# Data for this exercise
• • • • • • •

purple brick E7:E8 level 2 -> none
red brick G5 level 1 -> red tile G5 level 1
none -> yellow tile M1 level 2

• • • • • • •

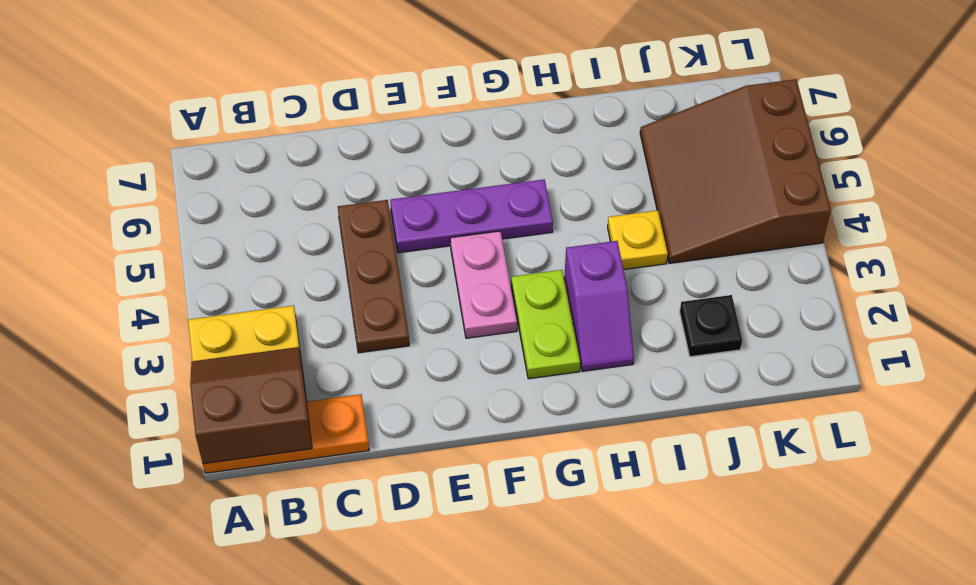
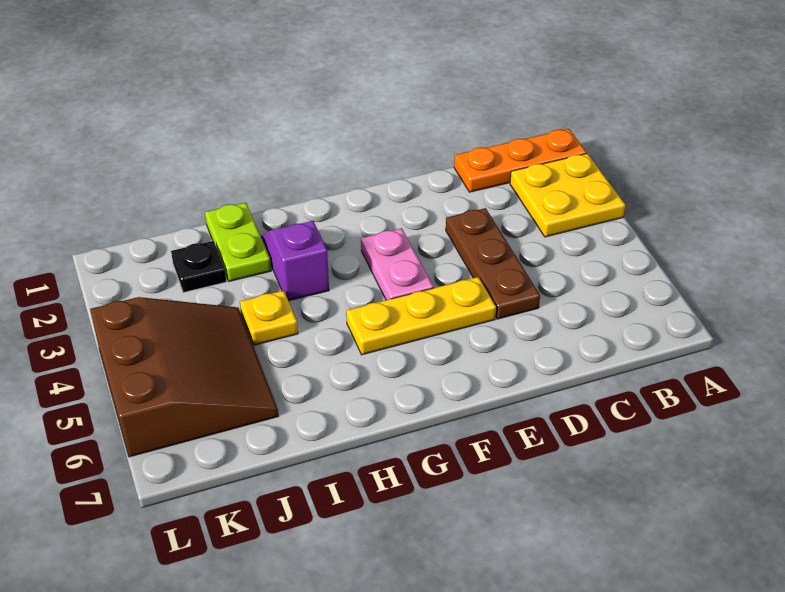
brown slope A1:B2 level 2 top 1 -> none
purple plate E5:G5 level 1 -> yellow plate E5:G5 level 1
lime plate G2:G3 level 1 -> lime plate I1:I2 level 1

• • • • • • •

# Work task
Above are the entries. Output exactly the lines beginning with the line that has "purple plate E5:G5" and ending with the line that has "lime plate G2:G3".

# Your response
purple plate E5:G5 level 1 -> yellow plate E5:G5 level 1
lime plate G2:G3 level 1 -> lime plate I1:I2 level 1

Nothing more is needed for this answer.